>>>
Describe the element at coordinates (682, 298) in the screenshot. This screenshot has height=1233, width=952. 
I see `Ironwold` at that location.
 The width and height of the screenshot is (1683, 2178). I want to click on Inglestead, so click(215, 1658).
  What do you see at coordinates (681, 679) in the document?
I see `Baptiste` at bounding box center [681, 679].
<<<
* _Problem to work on_:
Put all of the records above into a numbered list, one line per item, and leave out any blank lines.

* _Finished exercise_:
1. Describe the element at coordinates (682, 298) in the screenshot. This screenshot has height=1233, width=952. 
2. I see `Ironwold` at that location.
3.  The width and height of the screenshot is (1683, 2178). I want to click on Inglestead, so click(215, 1658).
4.   What do you see at coordinates (681, 679) in the document?
5. I see `Baptiste` at bounding box center [681, 679].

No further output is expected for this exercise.